Work to be completed: In the entries that follow, the lines from the line containing "brown trapezoid at (61, 456): moved 3 px down" up to and including the line containing "purple hexagon at" must be copied exactly, with pictures omitted.

Data records:
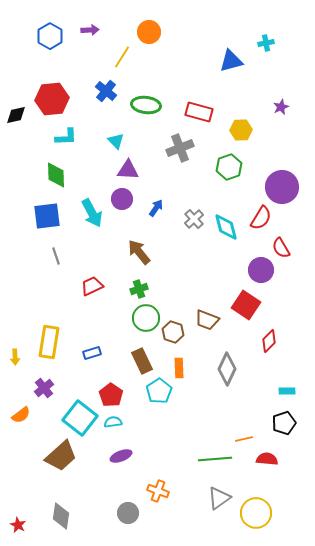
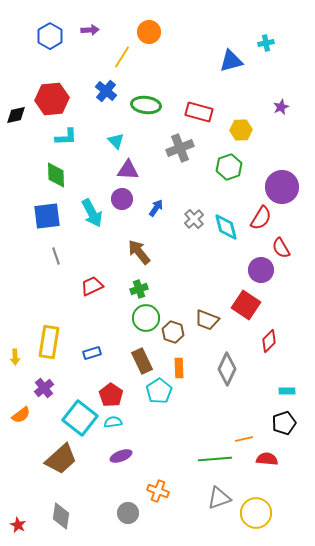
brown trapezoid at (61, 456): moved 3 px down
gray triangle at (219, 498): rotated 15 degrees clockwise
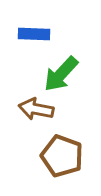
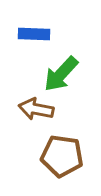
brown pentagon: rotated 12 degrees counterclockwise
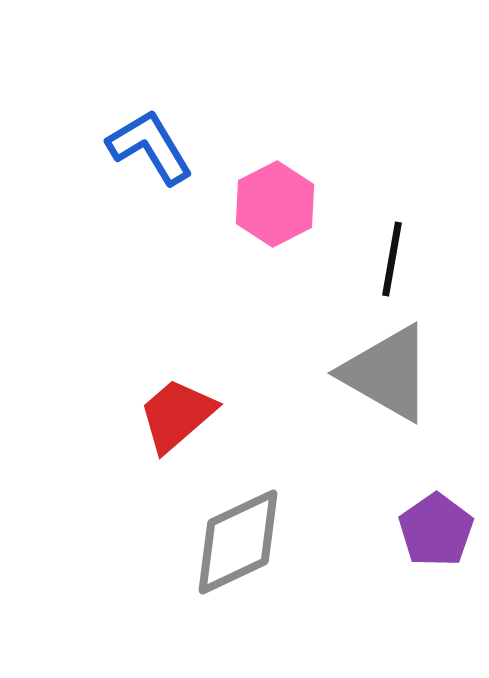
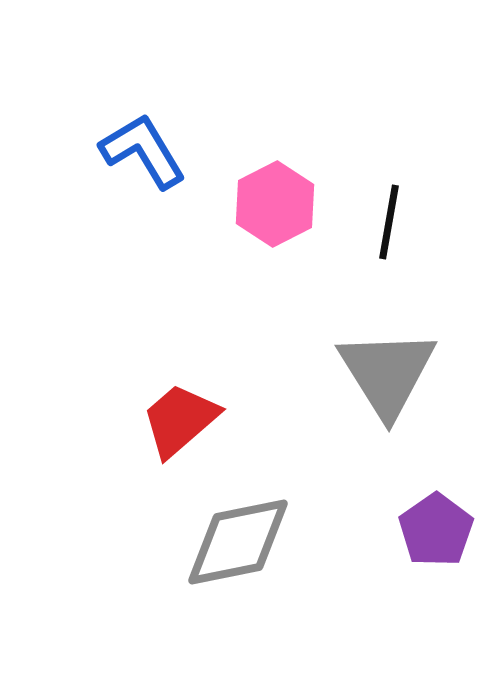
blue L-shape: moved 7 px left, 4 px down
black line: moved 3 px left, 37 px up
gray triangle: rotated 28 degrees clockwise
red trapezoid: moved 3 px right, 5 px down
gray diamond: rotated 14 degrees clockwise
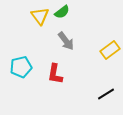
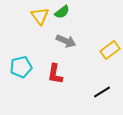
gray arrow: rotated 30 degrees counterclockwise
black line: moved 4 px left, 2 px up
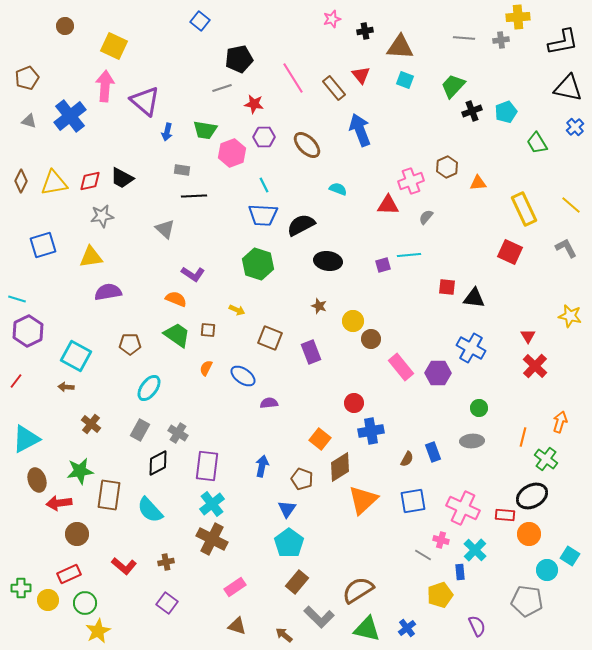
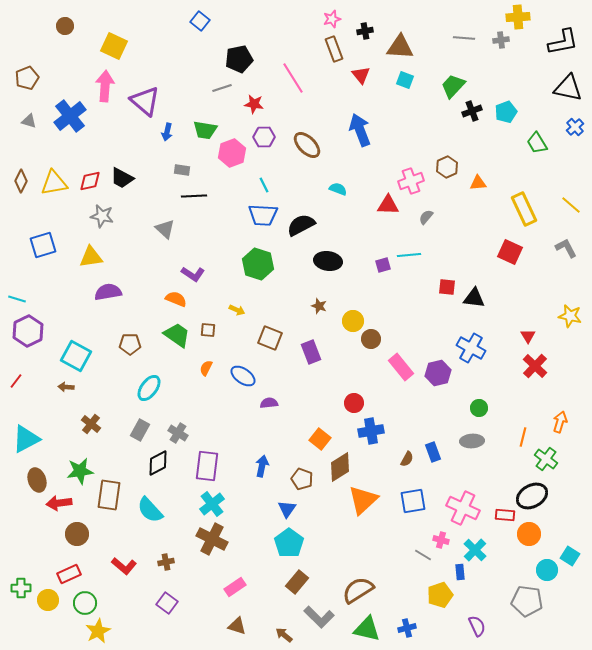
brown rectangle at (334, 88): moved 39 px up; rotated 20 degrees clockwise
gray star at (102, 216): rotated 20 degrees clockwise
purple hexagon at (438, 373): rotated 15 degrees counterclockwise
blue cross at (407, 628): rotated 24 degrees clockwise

---

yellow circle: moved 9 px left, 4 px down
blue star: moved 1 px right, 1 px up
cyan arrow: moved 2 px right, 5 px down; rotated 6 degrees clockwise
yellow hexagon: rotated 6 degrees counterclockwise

Response:
brown trapezoid at (61, 456): moved 3 px down
gray triangle at (219, 498): rotated 15 degrees clockwise
brown pentagon: rotated 12 degrees counterclockwise
blue L-shape: moved 7 px left, 4 px down
black line: moved 3 px left, 37 px up
gray triangle: rotated 28 degrees clockwise
red trapezoid: moved 3 px right, 5 px down
gray diamond: rotated 14 degrees clockwise
gray arrow: rotated 30 degrees counterclockwise
black line: moved 4 px left, 2 px up
brown rectangle at (334, 88): moved 39 px up; rotated 20 degrees clockwise
gray star at (102, 216): rotated 20 degrees clockwise
purple hexagon at (438, 373): rotated 15 degrees counterclockwise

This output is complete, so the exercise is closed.